Source data

== == ==

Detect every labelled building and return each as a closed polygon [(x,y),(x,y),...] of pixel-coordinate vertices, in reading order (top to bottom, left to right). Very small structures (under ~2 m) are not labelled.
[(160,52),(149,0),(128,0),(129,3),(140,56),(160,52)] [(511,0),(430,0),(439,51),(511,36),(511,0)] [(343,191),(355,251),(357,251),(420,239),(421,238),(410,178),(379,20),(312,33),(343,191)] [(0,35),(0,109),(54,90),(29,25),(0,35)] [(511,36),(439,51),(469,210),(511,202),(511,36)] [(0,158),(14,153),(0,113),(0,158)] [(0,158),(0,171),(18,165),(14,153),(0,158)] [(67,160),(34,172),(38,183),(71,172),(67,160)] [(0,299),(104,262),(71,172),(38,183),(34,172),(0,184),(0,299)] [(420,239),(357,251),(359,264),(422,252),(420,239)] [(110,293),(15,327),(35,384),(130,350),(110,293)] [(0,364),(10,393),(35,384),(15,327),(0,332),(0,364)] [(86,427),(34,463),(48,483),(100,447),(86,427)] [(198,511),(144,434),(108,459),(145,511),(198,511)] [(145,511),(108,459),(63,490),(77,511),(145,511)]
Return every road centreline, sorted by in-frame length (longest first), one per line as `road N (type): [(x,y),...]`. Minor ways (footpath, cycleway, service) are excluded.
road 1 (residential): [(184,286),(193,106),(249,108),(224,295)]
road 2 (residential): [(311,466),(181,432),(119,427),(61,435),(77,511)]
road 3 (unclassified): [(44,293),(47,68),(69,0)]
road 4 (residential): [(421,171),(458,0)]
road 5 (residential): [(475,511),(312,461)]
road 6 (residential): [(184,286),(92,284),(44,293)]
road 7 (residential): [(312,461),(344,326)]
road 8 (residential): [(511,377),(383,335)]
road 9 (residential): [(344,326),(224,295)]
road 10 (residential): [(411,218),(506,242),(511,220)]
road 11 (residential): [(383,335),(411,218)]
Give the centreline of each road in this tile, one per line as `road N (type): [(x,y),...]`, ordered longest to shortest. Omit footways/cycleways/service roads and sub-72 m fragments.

== == ==

**JOB**
Find every line in the source data above that contains the string "type", matching case exactly, and copy each of those lines in full.

**FULL SOLUTION**
Return every road centreline, sorted by in-frame length (longest first), one per line as `road N (type): [(x,y),...]`. Minor ways (footpath, cycleway, service) are excluded.
Give the centreline of each road in this tile, one per line as `road N (type): [(x,y),...]`, ordered longest to shortest. Omit footways/cycleways/service roads and sub-72 m fragments.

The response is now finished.